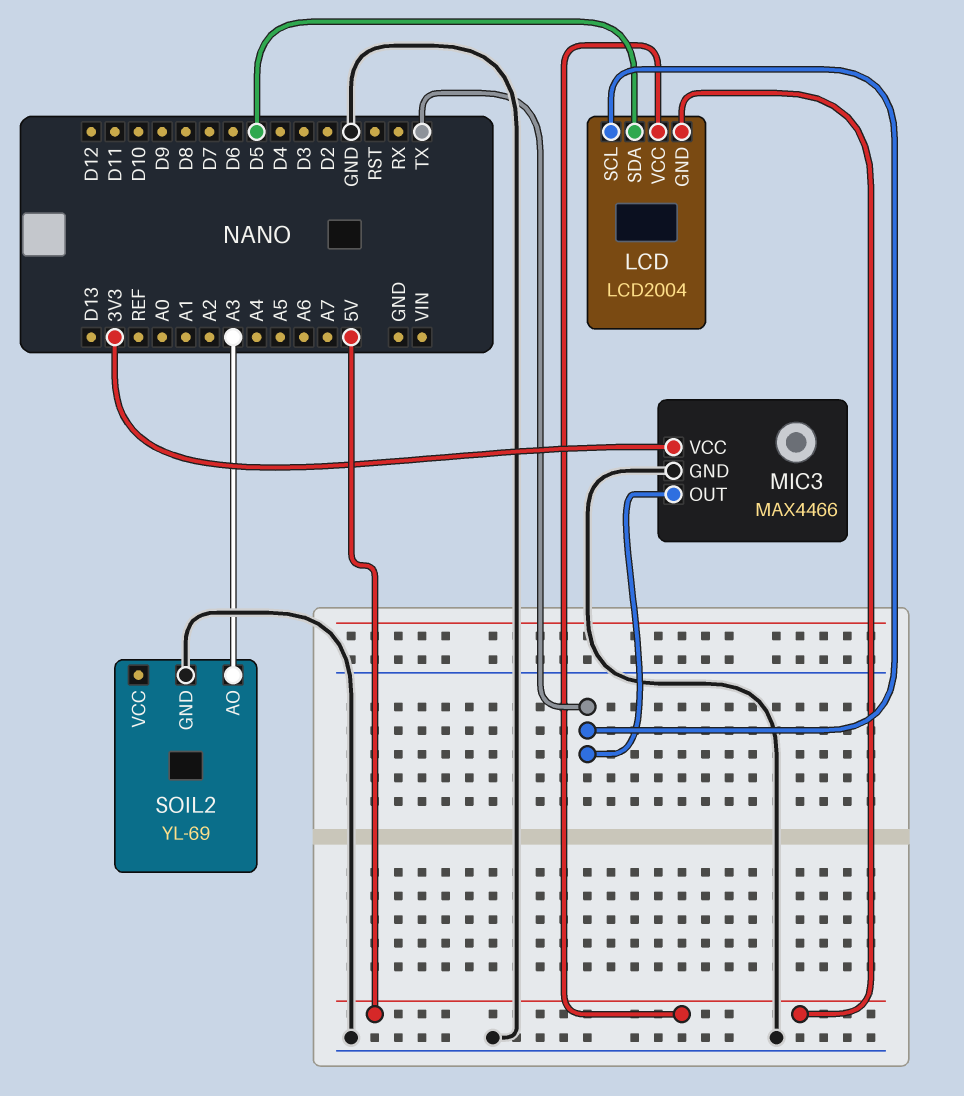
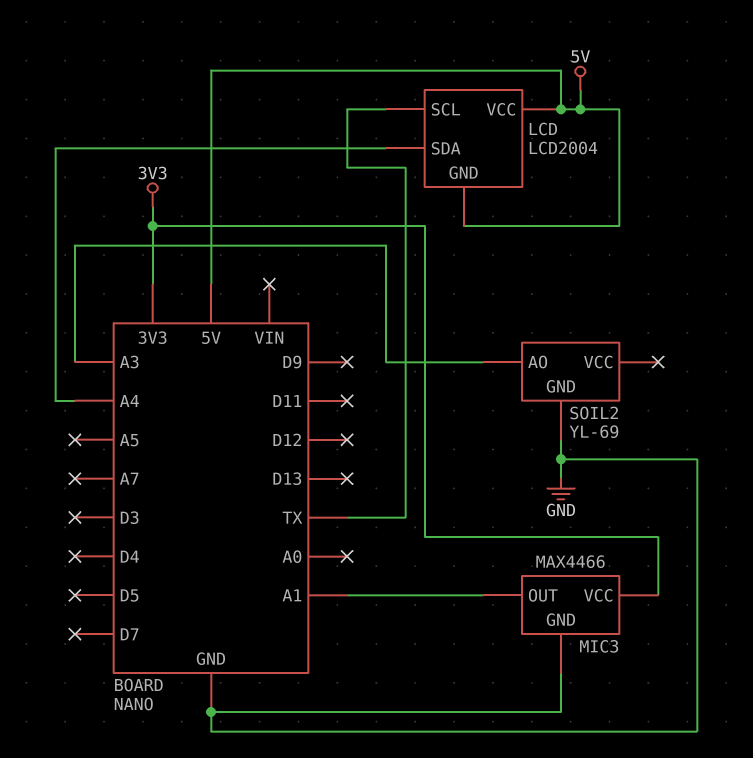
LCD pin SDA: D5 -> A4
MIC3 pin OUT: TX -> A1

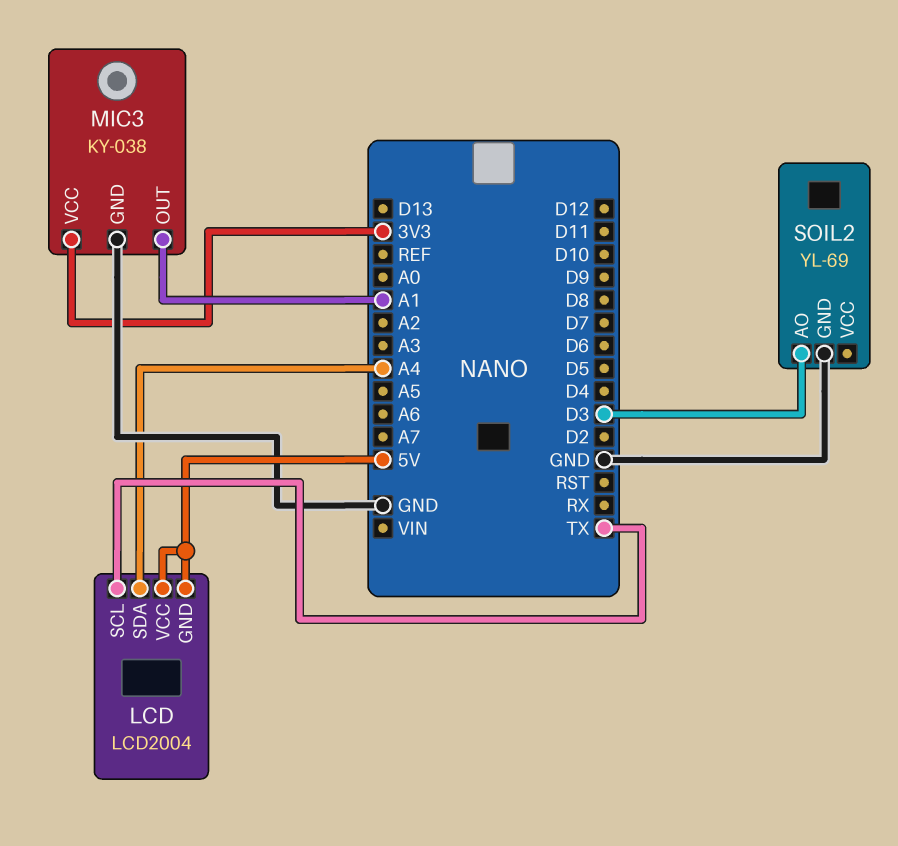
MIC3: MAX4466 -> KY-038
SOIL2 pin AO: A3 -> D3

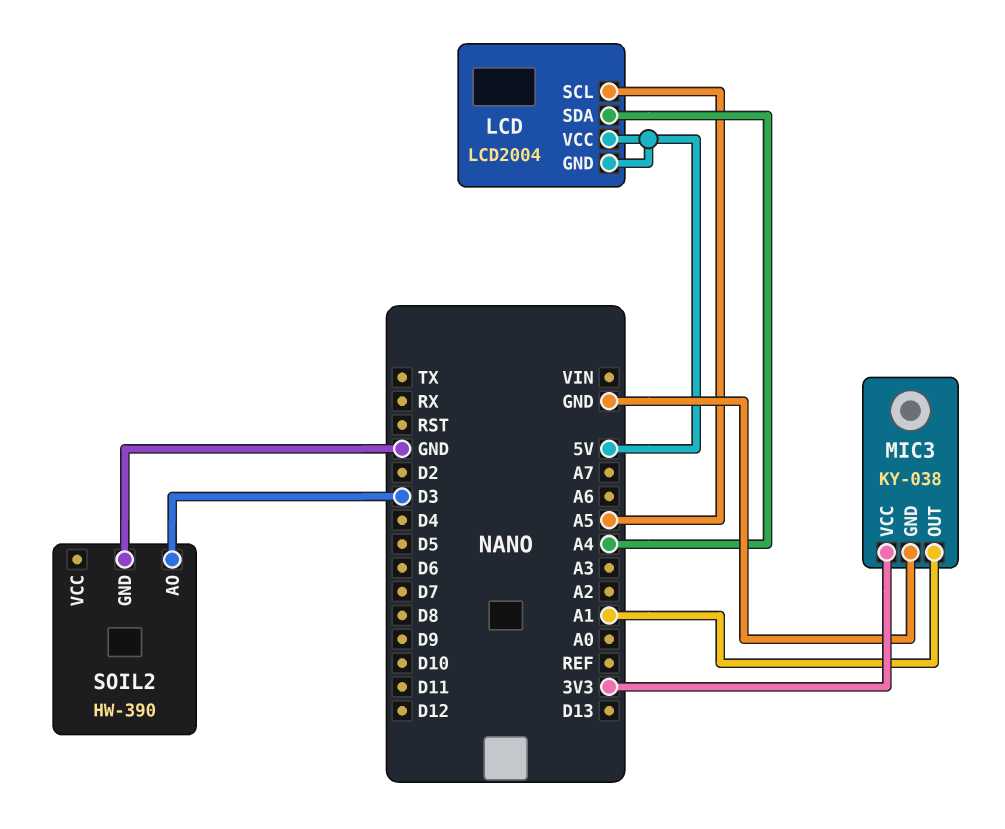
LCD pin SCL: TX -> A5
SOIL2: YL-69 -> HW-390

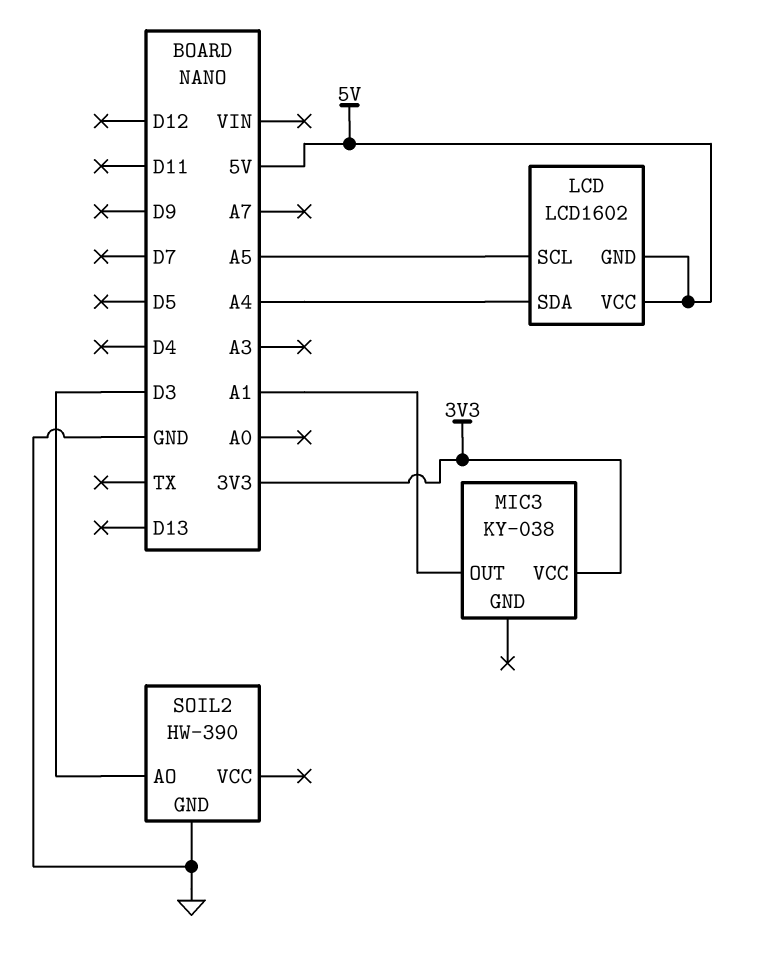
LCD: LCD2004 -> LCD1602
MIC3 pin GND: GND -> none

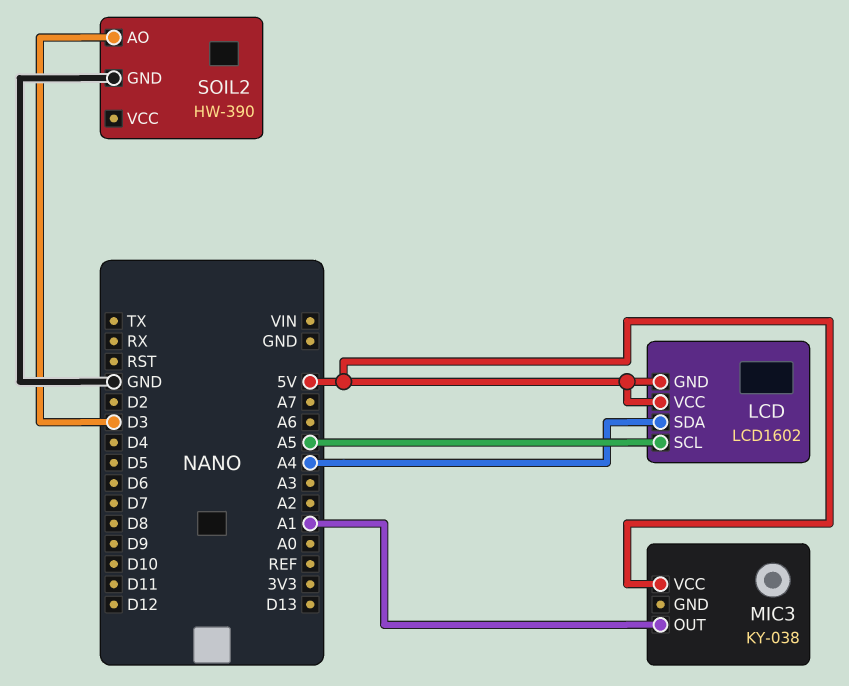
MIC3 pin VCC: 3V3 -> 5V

Work to be completed :: Retype the listing exactly. Skip every picture.

Task solution ::
LCD pin SDA: D5 -> A4
MIC3 pin OUT: TX -> A1

MIC3: MAX4466 -> KY-038
SOIL2 pin AO: A3 -> D3

LCD pin SCL: TX -> A5
SOIL2: YL-69 -> HW-390

LCD: LCD2004 -> LCD1602
MIC3 pin GND: GND -> none

MIC3 pin VCC: 3V3 -> 5V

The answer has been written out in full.